* OBJECTIVE *
Return every row unchanged, from the first row down to and including the row that contains "WGM: none -> 11:24".

* RAW RECORDS *
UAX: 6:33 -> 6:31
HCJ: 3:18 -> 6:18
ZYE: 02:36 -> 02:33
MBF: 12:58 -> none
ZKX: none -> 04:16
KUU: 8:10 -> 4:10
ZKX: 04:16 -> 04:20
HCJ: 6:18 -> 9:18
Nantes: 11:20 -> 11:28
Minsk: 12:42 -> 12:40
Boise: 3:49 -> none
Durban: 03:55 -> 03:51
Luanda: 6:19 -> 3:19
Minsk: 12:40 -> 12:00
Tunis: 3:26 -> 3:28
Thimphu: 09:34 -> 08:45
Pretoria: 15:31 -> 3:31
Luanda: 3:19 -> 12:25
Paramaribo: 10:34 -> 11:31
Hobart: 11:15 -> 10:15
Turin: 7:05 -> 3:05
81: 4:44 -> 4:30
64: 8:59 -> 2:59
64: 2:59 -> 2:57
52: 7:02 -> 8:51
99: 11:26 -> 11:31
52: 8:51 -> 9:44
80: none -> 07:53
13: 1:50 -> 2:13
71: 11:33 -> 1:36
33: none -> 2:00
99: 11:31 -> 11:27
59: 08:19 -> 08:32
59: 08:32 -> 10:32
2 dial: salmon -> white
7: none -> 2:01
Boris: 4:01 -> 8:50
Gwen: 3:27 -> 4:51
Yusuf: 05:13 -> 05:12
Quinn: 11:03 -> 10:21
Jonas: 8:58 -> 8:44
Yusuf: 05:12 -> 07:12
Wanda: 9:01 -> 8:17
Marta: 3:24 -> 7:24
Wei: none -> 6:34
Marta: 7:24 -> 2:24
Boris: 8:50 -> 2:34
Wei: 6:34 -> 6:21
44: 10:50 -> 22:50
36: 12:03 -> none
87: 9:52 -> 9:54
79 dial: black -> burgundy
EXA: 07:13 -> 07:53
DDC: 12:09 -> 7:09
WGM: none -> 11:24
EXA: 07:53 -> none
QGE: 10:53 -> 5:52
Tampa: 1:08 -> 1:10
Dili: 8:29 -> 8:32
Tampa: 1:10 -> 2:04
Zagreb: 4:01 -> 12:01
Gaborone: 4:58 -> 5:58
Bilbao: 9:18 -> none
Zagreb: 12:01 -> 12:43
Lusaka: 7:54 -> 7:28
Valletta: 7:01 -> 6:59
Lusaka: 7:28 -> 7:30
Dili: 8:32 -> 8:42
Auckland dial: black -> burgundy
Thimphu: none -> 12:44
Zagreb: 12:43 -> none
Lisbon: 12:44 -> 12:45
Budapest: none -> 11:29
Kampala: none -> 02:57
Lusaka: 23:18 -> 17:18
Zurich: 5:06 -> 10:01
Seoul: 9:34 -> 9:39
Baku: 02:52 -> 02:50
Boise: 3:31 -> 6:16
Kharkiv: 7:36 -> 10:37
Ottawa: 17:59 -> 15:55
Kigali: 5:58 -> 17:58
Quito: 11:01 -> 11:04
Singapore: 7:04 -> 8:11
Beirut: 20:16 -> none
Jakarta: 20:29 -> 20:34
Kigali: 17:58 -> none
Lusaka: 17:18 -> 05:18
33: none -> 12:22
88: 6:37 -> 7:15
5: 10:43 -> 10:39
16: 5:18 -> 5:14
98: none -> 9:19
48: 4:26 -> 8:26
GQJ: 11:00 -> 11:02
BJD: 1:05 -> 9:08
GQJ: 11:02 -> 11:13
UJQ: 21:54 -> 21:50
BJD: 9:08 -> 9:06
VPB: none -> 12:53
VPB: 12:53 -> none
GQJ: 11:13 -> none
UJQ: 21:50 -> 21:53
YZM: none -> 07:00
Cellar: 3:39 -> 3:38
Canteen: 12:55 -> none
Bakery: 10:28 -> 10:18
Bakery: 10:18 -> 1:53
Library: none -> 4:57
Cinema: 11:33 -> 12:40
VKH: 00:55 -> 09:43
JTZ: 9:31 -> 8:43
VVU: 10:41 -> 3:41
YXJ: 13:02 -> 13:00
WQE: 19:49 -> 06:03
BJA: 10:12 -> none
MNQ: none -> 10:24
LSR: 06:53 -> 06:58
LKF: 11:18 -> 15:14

* FINAL RESULT *
UAX: 6:33 -> 6:31
HCJ: 3:18 -> 6:18
ZYE: 02:36 -> 02:33
MBF: 12:58 -> none
ZKX: none -> 04:16
KUU: 8:10 -> 4:10
ZKX: 04:16 -> 04:20
HCJ: 6:18 -> 9:18
Nantes: 11:20 -> 11:28
Minsk: 12:42 -> 12:40
Boise: 3:49 -> none
Durban: 03:55 -> 03:51
Luanda: 6:19 -> 3:19
Minsk: 12:40 -> 12:00
Tunis: 3:26 -> 3:28
Thimphu: 09:34 -> 08:45
Pretoria: 15:31 -> 3:31
Luanda: 3:19 -> 12:25
Paramaribo: 10:34 -> 11:31
Hobart: 11:15 -> 10:15
Turin: 7:05 -> 3:05
81: 4:44 -> 4:30
64: 8:59 -> 2:59
64: 2:59 -> 2:57
52: 7:02 -> 8:51
99: 11:26 -> 11:31
52: 8:51 -> 9:44
80: none -> 07:53
13: 1:50 -> 2:13
71: 11:33 -> 1:36
33: none -> 2:00
99: 11:31 -> 11:27
59: 08:19 -> 08:32
59: 08:32 -> 10:32
2 dial: salmon -> white
7: none -> 2:01
Boris: 4:01 -> 8:50
Gwen: 3:27 -> 4:51
Yusuf: 05:13 -> 05:12
Quinn: 11:03 -> 10:21
Jonas: 8:58 -> 8:44
Yusuf: 05:12 -> 07:12
Wanda: 9:01 -> 8:17
Marta: 3:24 -> 7:24
Wei: none -> 6:34
Marta: 7:24 -> 2:24
Boris: 8:50 -> 2:34
Wei: 6:34 -> 6:21
44: 10:50 -> 22:50
36: 12:03 -> none
87: 9:52 -> 9:54
79 dial: black -> burgundy
EXA: 07:13 -> 07:53
DDC: 12:09 -> 7:09
WGM: none -> 11:24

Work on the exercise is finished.